[Stored data]
------------------------------------------------------------

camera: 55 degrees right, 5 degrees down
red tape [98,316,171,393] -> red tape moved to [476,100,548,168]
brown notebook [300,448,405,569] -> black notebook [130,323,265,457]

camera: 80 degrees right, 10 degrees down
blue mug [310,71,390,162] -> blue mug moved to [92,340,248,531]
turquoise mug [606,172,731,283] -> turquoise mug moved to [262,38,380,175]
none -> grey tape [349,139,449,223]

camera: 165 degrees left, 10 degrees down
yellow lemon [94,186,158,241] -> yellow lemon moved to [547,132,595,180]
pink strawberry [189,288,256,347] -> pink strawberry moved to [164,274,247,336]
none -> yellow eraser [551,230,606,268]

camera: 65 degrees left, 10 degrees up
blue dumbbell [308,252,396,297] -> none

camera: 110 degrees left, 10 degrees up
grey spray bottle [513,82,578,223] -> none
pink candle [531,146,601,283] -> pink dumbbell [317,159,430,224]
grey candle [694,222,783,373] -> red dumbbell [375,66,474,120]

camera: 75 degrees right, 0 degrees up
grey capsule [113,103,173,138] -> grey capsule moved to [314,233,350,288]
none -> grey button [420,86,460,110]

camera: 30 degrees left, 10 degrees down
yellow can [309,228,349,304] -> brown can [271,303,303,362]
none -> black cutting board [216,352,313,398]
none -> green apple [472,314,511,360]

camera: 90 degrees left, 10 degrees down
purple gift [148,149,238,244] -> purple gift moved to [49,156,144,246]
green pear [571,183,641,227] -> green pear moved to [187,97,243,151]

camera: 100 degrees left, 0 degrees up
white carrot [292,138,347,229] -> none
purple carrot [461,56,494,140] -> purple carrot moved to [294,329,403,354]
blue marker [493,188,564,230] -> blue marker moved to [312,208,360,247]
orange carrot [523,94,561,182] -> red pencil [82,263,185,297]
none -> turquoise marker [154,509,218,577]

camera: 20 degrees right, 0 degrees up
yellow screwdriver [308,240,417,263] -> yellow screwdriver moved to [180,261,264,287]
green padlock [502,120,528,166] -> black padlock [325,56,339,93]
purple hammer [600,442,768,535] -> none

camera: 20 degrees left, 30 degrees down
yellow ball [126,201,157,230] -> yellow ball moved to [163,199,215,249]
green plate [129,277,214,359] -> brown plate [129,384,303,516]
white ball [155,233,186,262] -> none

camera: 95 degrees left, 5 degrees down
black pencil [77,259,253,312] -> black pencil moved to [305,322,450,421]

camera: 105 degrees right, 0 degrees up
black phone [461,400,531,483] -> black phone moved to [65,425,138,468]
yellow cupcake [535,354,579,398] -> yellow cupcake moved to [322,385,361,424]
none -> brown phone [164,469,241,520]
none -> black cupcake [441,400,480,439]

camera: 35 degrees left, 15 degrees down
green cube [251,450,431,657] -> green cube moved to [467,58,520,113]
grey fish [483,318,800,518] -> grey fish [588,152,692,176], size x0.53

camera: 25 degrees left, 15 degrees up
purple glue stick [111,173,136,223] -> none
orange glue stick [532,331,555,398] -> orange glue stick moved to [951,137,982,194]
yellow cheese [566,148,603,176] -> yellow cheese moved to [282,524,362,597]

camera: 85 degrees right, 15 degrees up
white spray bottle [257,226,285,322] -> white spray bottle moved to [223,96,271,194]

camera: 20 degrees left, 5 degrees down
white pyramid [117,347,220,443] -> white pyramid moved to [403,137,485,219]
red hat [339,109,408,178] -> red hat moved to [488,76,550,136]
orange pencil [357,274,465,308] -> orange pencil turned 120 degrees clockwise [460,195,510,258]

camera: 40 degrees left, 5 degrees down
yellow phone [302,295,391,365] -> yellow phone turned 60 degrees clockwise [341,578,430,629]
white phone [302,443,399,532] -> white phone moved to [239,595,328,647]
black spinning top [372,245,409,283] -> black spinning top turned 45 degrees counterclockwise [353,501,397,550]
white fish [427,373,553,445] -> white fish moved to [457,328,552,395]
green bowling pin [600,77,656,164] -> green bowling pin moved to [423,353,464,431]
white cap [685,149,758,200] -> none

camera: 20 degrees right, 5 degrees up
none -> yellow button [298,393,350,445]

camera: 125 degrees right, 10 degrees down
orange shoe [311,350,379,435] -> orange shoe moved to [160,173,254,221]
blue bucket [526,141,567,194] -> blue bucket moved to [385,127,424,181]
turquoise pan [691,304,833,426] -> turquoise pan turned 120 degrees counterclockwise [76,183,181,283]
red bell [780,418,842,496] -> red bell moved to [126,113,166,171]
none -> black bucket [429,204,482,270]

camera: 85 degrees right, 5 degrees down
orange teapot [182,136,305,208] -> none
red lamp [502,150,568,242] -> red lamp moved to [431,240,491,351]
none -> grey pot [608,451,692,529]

------------------------------------------------------------

The output should be exactly the lines above from the line containing "white cap [685,149,758,200] -> none" to the line containing "turquoise pan [691,304,833,426]", inclusive, with no other lines.

white cap [685,149,758,200] -> none

camera: 20 degrees right, 5 degrees up
none -> yellow button [298,393,350,445]

camera: 125 degrees right, 10 degrees down
orange shoe [311,350,379,435] -> orange shoe moved to [160,173,254,221]
blue bucket [526,141,567,194] -> blue bucket moved to [385,127,424,181]
turquoise pan [691,304,833,426] -> turquoise pan turned 120 degrees counterclockwise [76,183,181,283]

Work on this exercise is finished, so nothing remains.